:: Records supplied ::

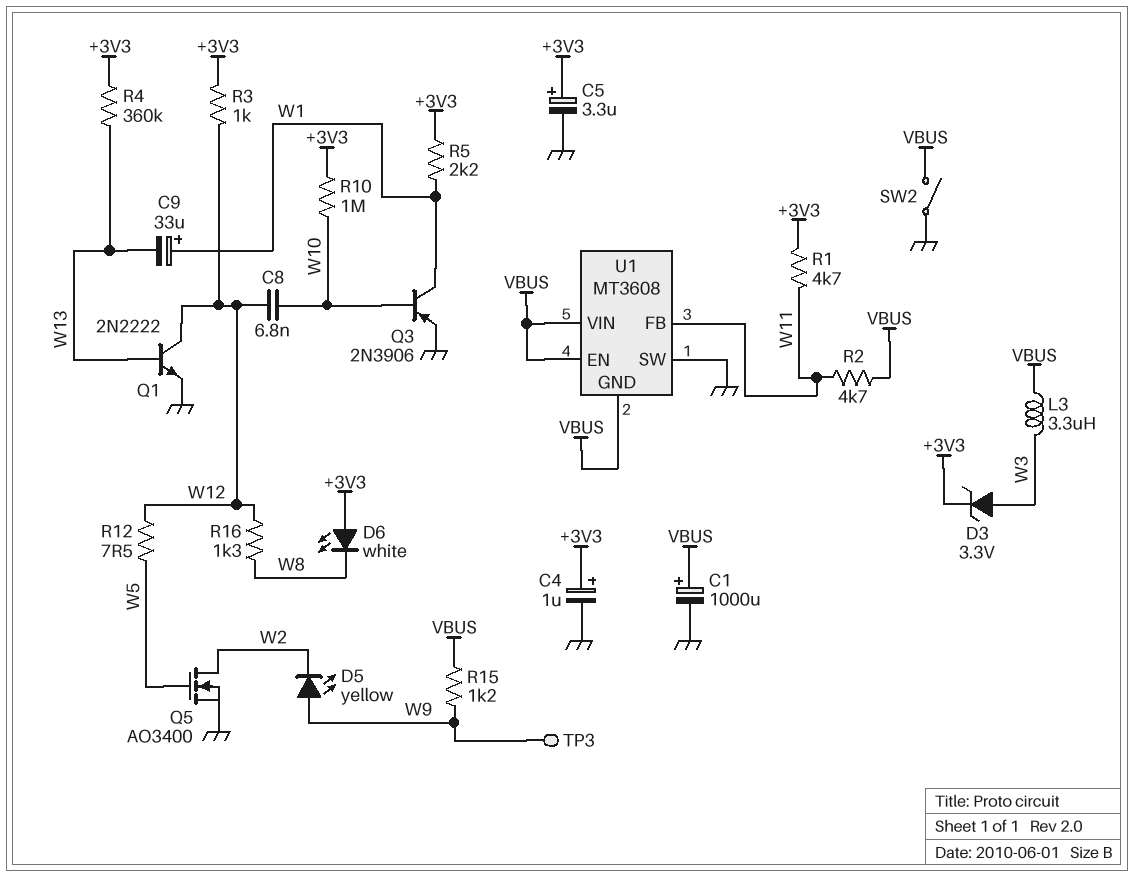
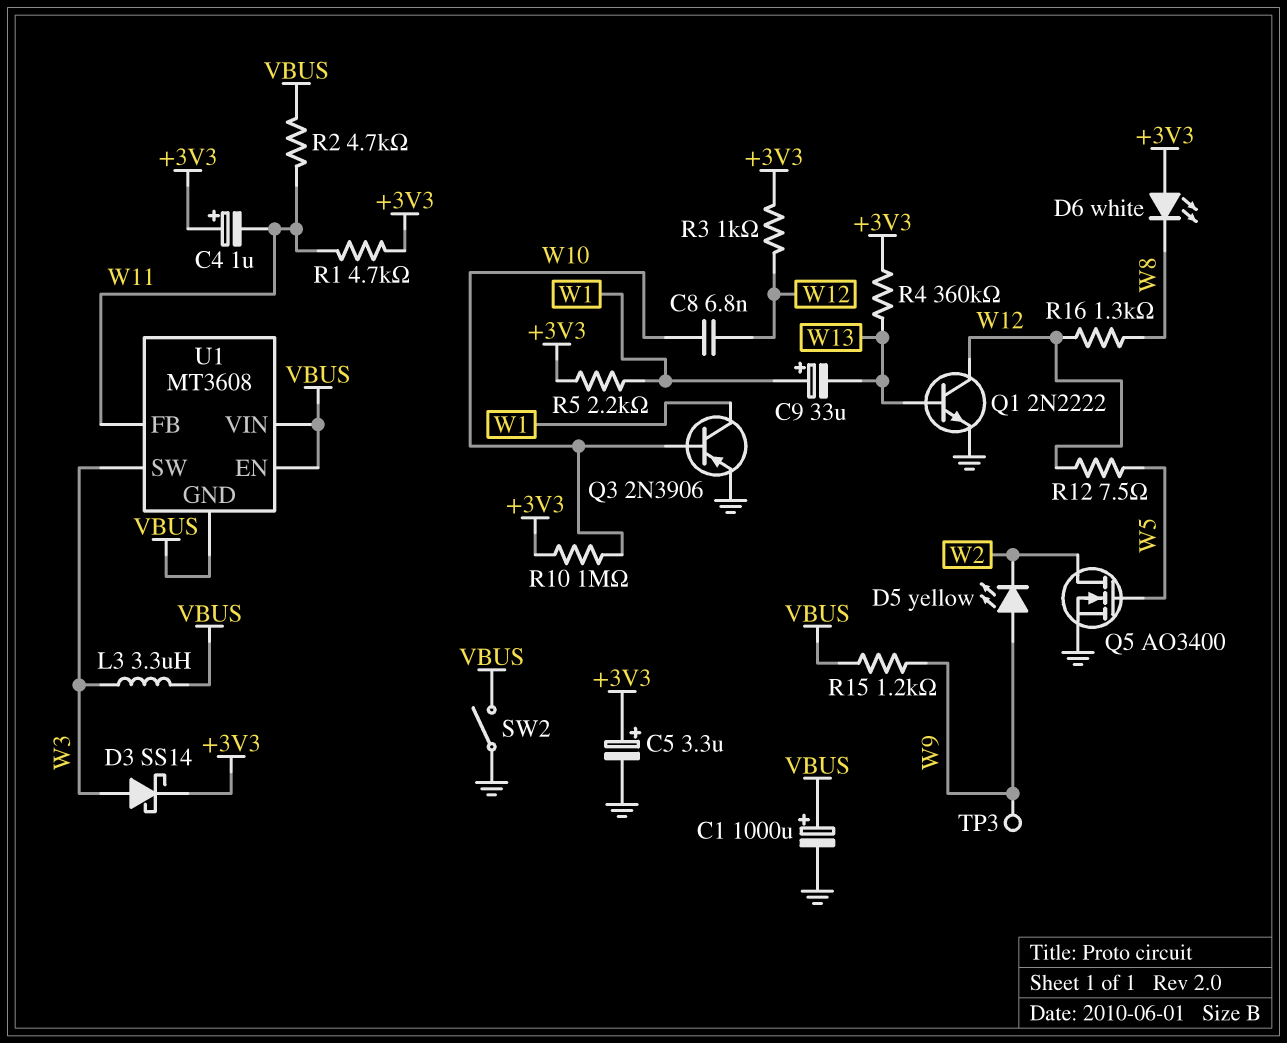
C4: 1uF (plus +3V3, minus GND) -> 1uF (plus +3V3, minus W11)
D3: zener 3.3V (A W3, K +3V3) -> schottky SS14 (A W3, K +3V3)
U1 pin SW: GND -> W3

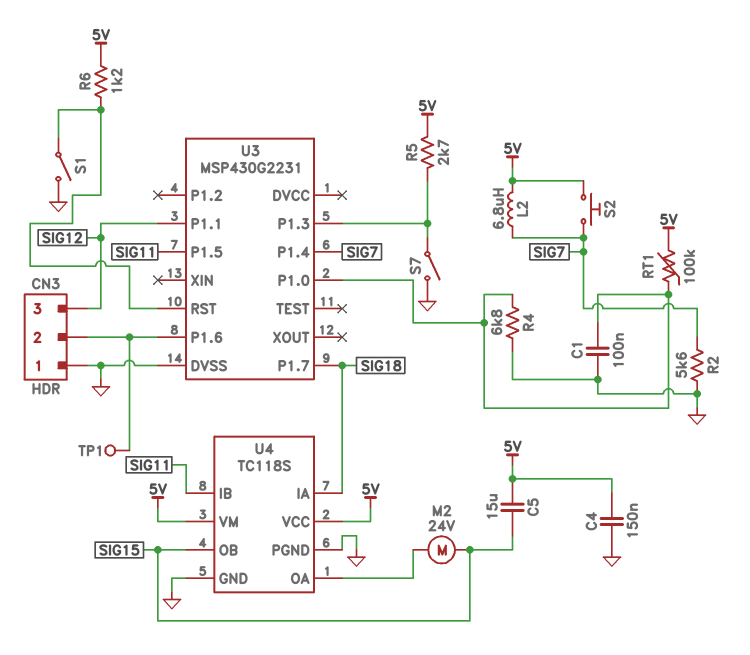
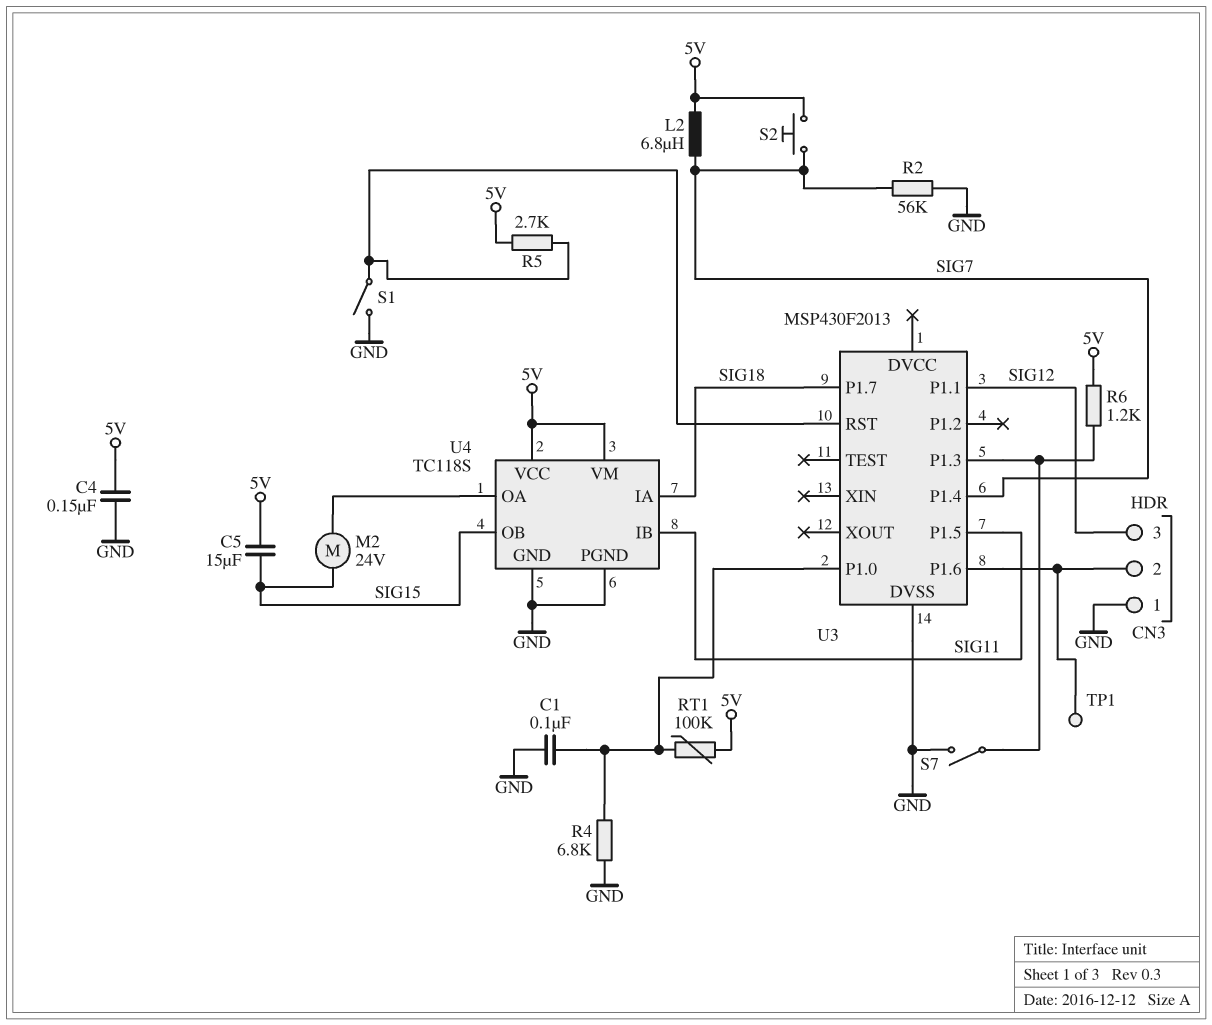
R2: 5.6k (GND, SIG7) -> 56k (GND, SIG7)
R5: 2.7k (5V, U3/P1.3) -> 2.7k (5V, U3/RST)
R6: 1.2k (5V, U3/RST) -> 1.2k (5V, U3/P1.3)
U3: MSP430G2231 -> MSP430F2013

:::

__What you will do__
Would you please restate the records word for word, excluding any images?

__Task solution__
C4: 1uF (plus +3V3, minus GND) -> 1uF (plus +3V3, minus W11)
D3: zener 3.3V (A W3, K +3V3) -> schottky SS14 (A W3, K +3V3)
U1 pin SW: GND -> W3

R2: 5.6k (GND, SIG7) -> 56k (GND, SIG7)
R5: 2.7k (5V, U3/P1.3) -> 2.7k (5V, U3/RST)
R6: 1.2k (5V, U3/RST) -> 1.2k (5V, U3/P1.3)
U3: MSP430G2231 -> MSP430F2013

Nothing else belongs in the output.